● **PROBLEM**: Print the entries below exactly as they appear, from the first line up to and including the line with "R108: 56 (VO, VX2) -> 22k (VO, VX2)". Do not print any pictures.

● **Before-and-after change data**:
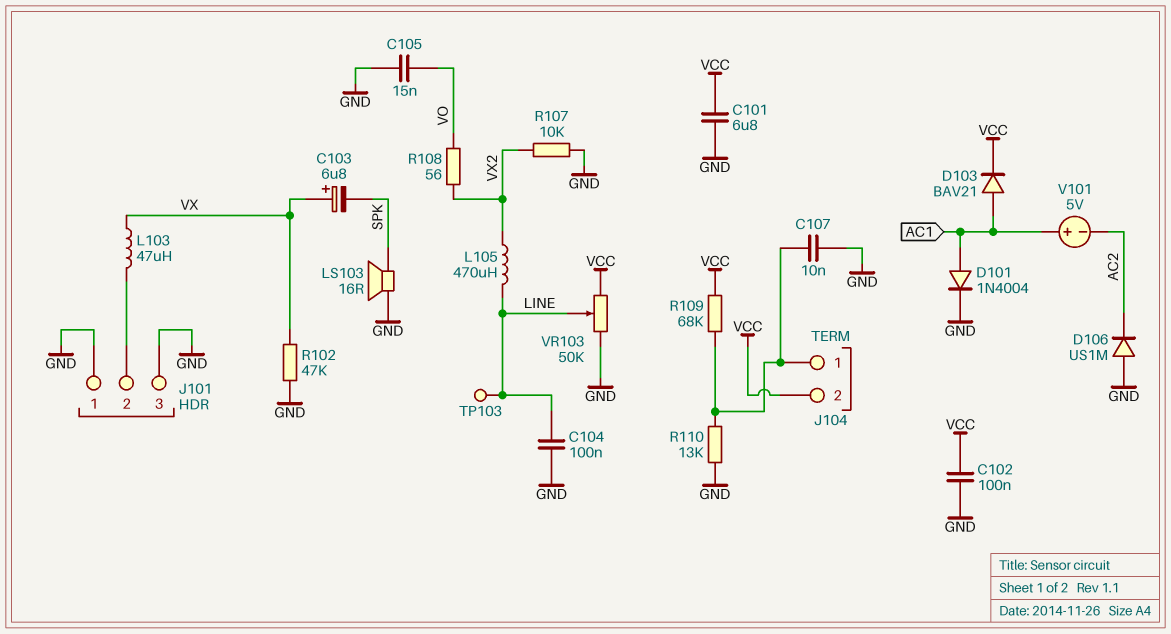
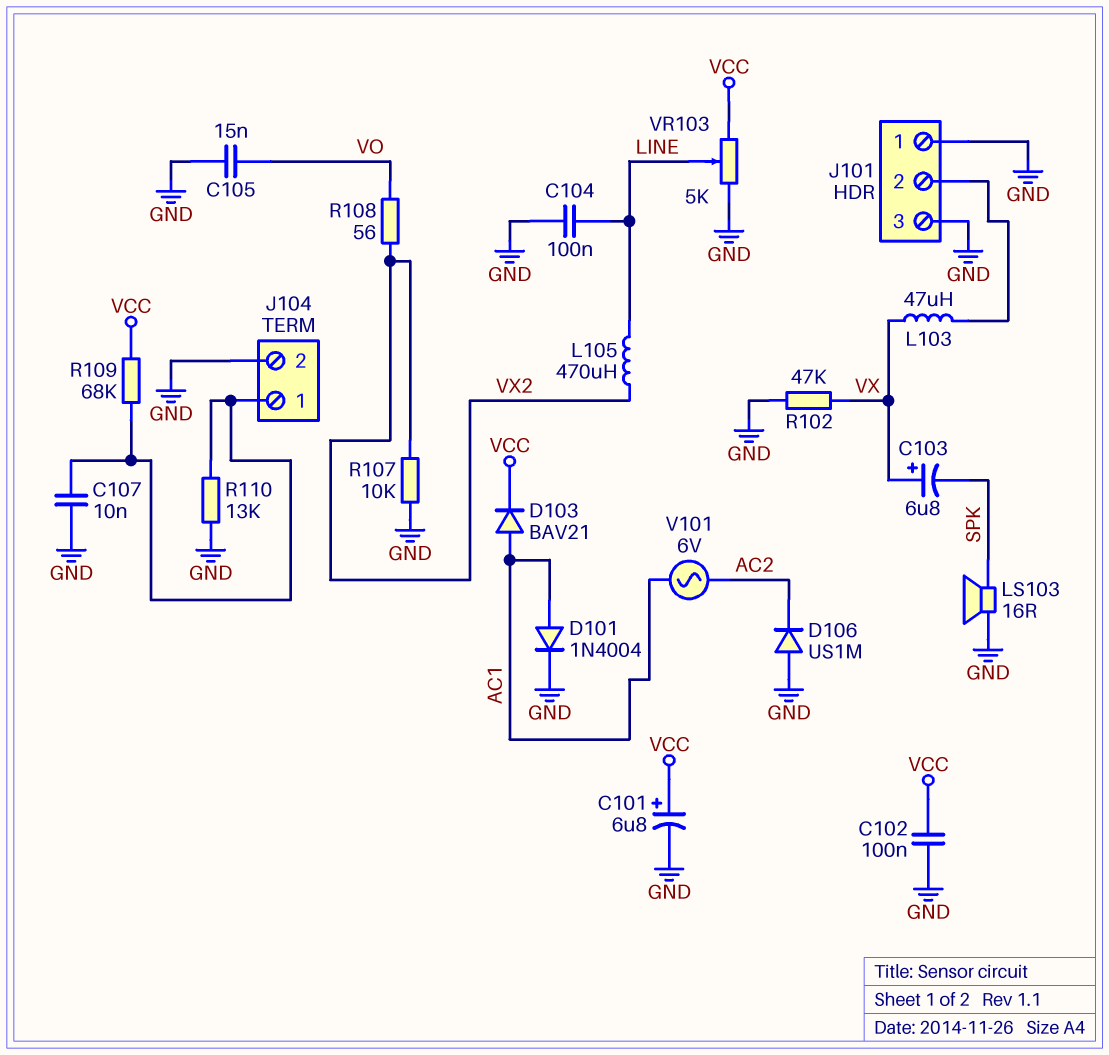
C101: 6.8uF (GND, VCC) -> 6.8uF (plus VCC, minus GND)
J104 pin 2: VCC -> GND
TP103: test point (LINE) -> none
V101: 5V (plus AC1, minus AC2) -> AC 6V (AC1, AC2)
VR103: 50k (GND, VCC, wiper LINE) -> 5k (GND, VCC, wiper LINE)

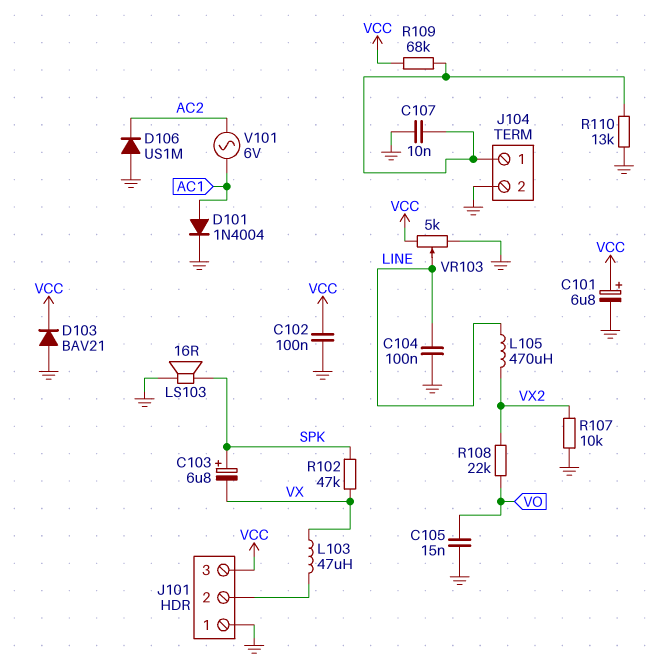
C103: 6.8uF (plus VX, minus SPK) -> 6.8uF (plus SPK, minus VX)
D103: diode BAV21 (A AC1, K VCC) -> diode BAV21 (A GND, K VCC)
J101 pin 3: GND -> VCC
R102: 47k (GND, VX) -> 47k (SPK, VX)
R108: 56 (VO, VX2) -> 22k (VO, VX2)

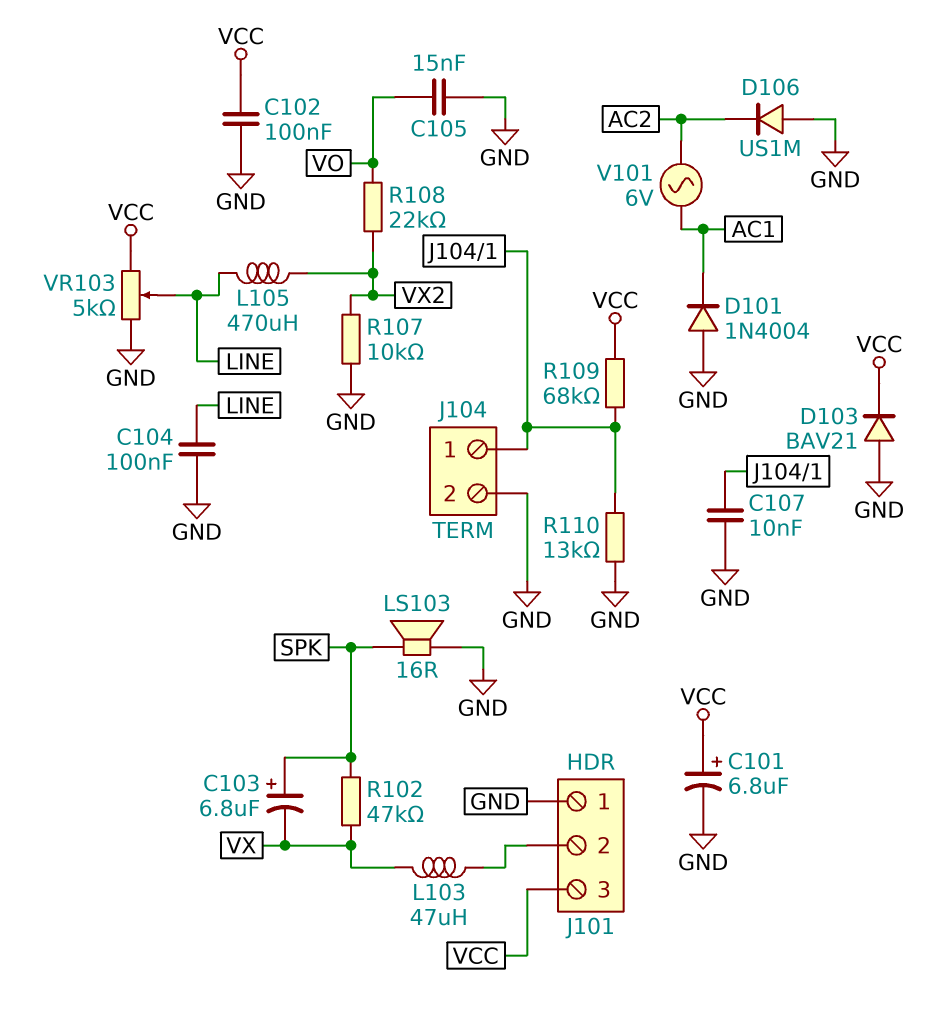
D101: diode 1N4004 (A AC1, K GND) -> diode 1N4004 (A GND, K AC1)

● **EXERCISE RESULT**:
C101: 6.8uF (GND, VCC) -> 6.8uF (plus VCC, minus GND)
J104 pin 2: VCC -> GND
TP103: test point (LINE) -> none
V101: 5V (plus AC1, minus AC2) -> AC 6V (AC1, AC2)
VR103: 50k (GND, VCC, wiper LINE) -> 5k (GND, VCC, wiper LINE)

C103: 6.8uF (plus VX, minus SPK) -> 6.8uF (plus SPK, minus VX)
D103: diode BAV21 (A AC1, K VCC) -> diode BAV21 (A GND, K VCC)
J101 pin 3: GND -> VCC
R102: 47k (GND, VX) -> 47k (SPK, VX)
R108: 56 (VO, VX2) -> 22k (VO, VX2)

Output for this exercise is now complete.